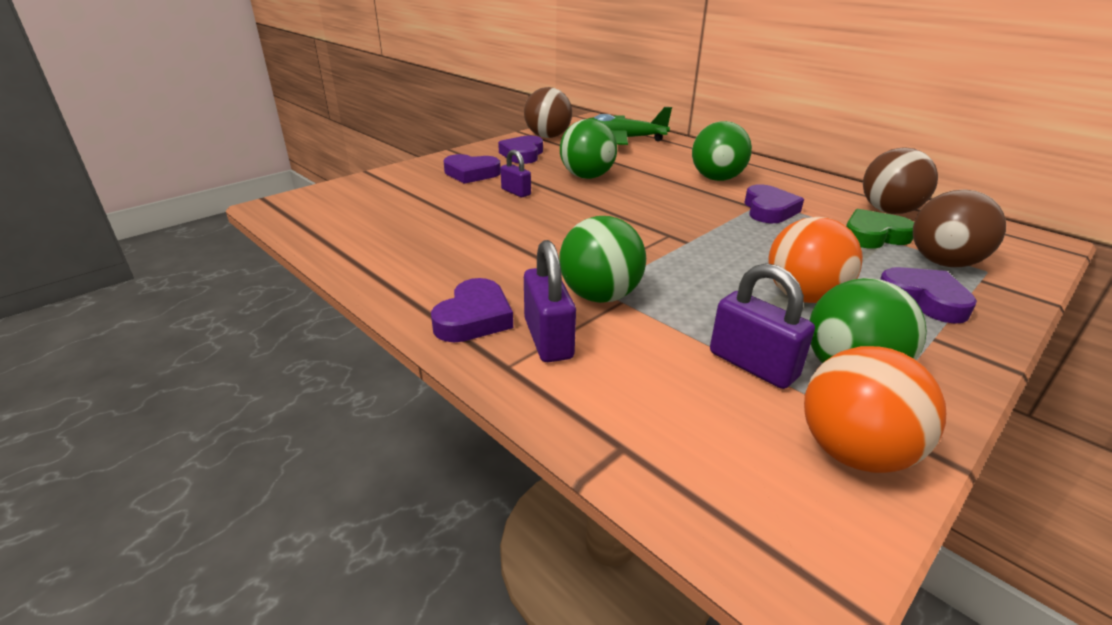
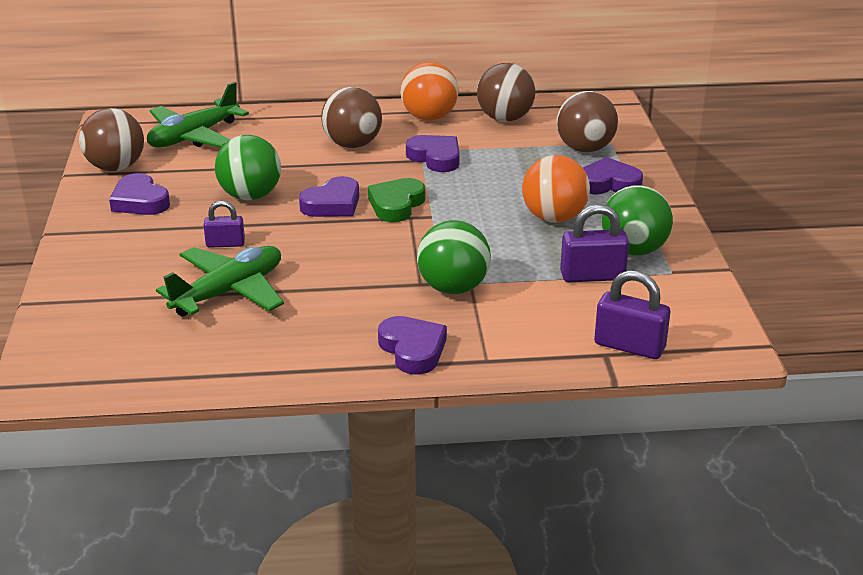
camera: 50 degrees left, 0 degrees up
(457, 216) = (229, 292): none -> green plane
(471, 173) = (141, 247): purple heart -> purple heart (332, 204)
(548, 339) = (477, 331): purple padlock -> purple padlock (629, 346)
(716, 179) = (352, 145): green ball -> brown ball
(853, 452) = (686, 290): orange ball -> orange ball (429, 117)
(873, 236) = (525, 147): green heart -> green heart (396, 205)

> **TASK INSTRUCTIONS**:
Starting with the line that contains "(457, 216) = (229, 292): none -> green plane", write out each line through the end of the listing, exactly as it appears, and include nothing else.

> **EXPECTED ANSWER**:
(457, 216) = (229, 292): none -> green plane
(471, 173) = (141, 247): purple heart -> purple heart (332, 204)
(548, 339) = (477, 331): purple padlock -> purple padlock (629, 346)
(716, 179) = (352, 145): green ball -> brown ball
(853, 452) = (686, 290): orange ball -> orange ball (429, 117)
(873, 236) = (525, 147): green heart -> green heart (396, 205)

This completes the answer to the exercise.